#### Work instructions
Among the records below, find the lines that contain "round" and copy each of them.

#### Records for this task
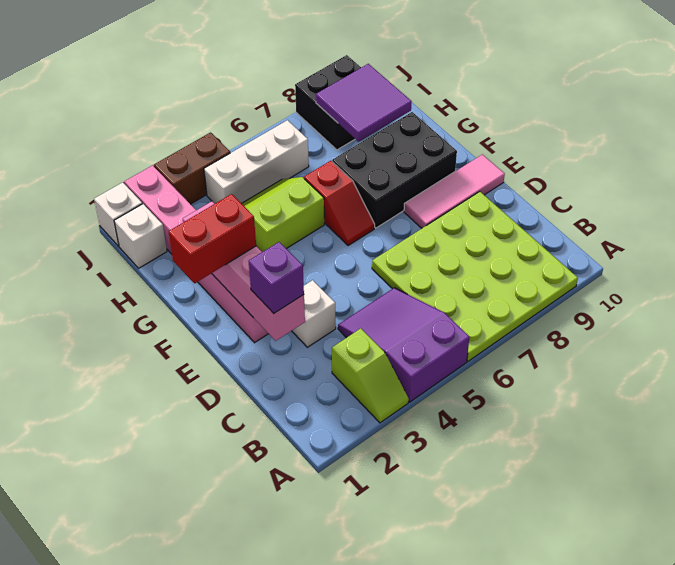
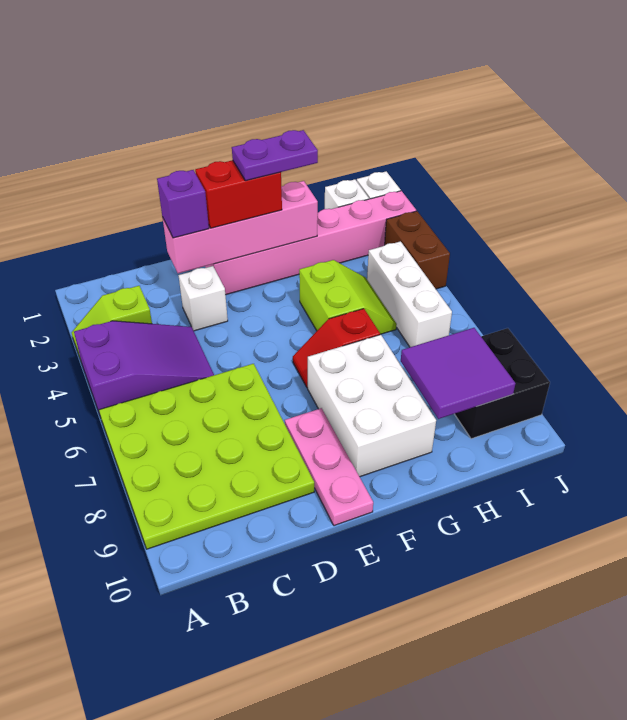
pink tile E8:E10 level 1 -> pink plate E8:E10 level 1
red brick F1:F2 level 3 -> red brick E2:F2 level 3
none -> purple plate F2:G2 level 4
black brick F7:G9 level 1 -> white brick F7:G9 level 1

...

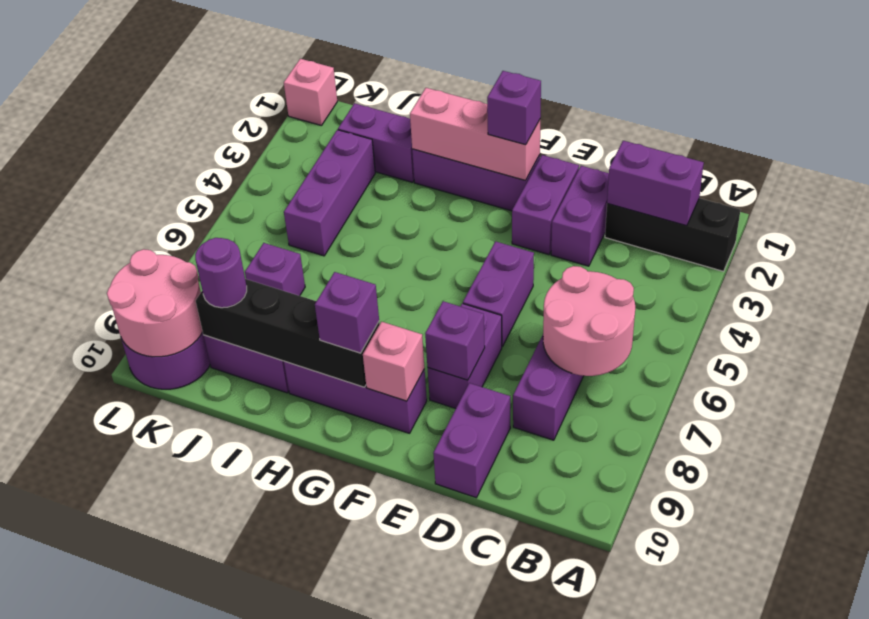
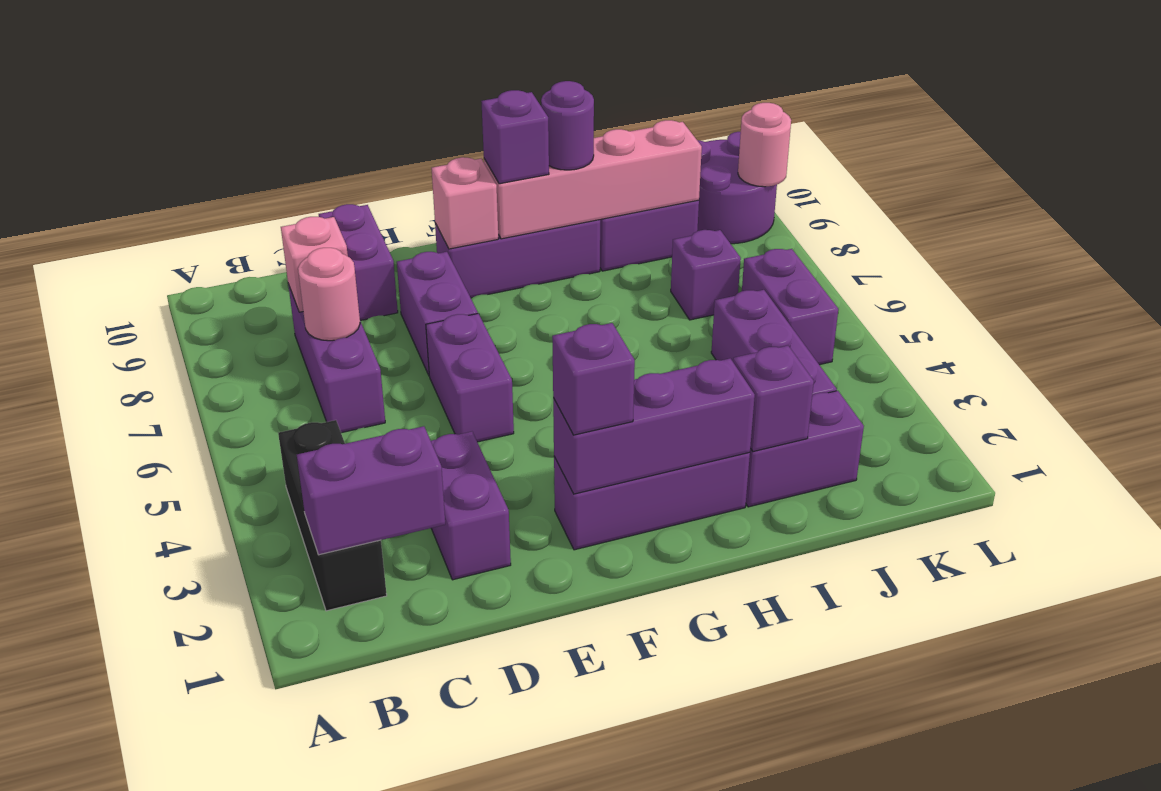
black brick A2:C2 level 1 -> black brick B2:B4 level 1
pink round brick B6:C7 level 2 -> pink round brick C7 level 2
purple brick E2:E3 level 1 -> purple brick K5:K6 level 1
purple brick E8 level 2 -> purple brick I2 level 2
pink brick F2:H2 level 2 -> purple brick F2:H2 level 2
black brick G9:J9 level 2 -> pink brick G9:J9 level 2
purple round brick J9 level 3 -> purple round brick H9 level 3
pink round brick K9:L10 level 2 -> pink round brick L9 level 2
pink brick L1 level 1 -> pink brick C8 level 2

...

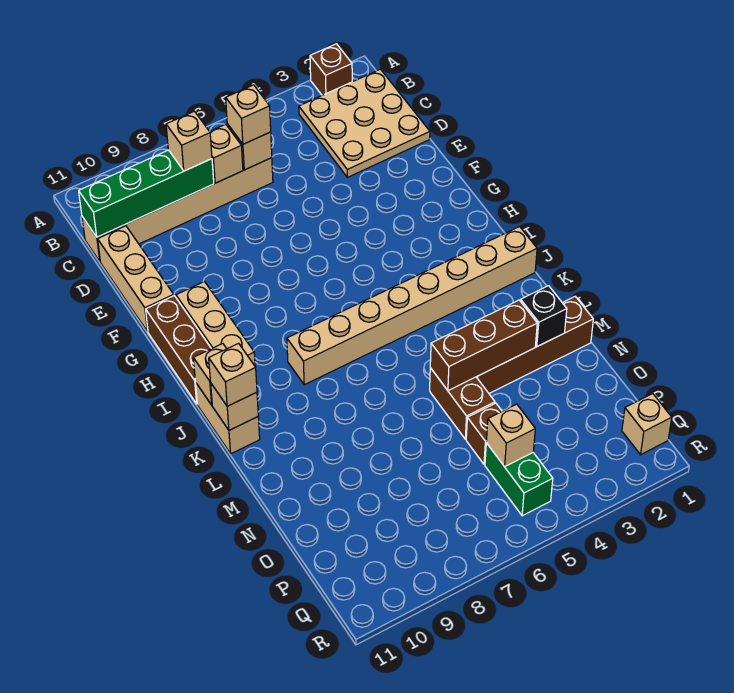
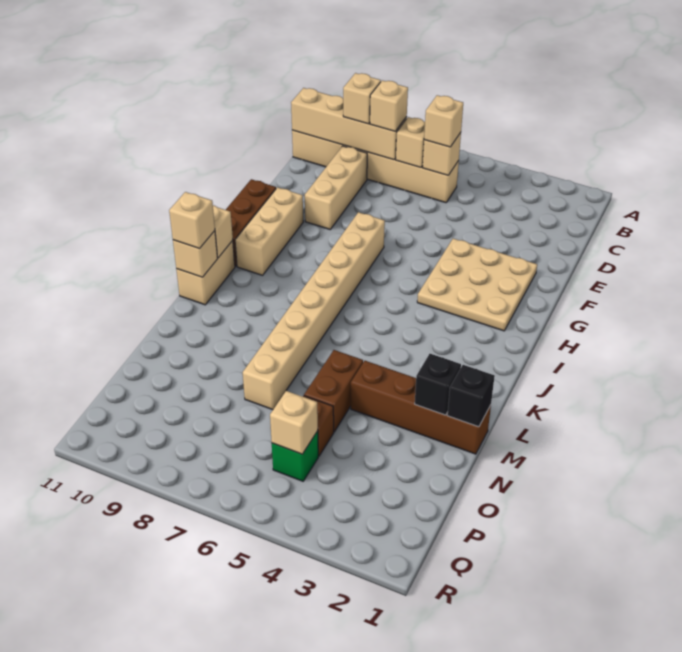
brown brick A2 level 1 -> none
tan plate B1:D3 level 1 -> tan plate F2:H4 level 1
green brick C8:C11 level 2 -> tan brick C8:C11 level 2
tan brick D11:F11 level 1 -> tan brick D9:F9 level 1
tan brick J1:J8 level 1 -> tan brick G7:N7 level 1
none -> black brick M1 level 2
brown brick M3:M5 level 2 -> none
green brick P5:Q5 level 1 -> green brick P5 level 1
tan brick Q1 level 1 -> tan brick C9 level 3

#### Final answer
pink round brick B6:C7 level 2 -> pink round brick C7 level 2
purple round brick J9 level 3 -> purple round brick H9 level 3
pink round brick K9:L10 level 2 -> pink round brick L9 level 2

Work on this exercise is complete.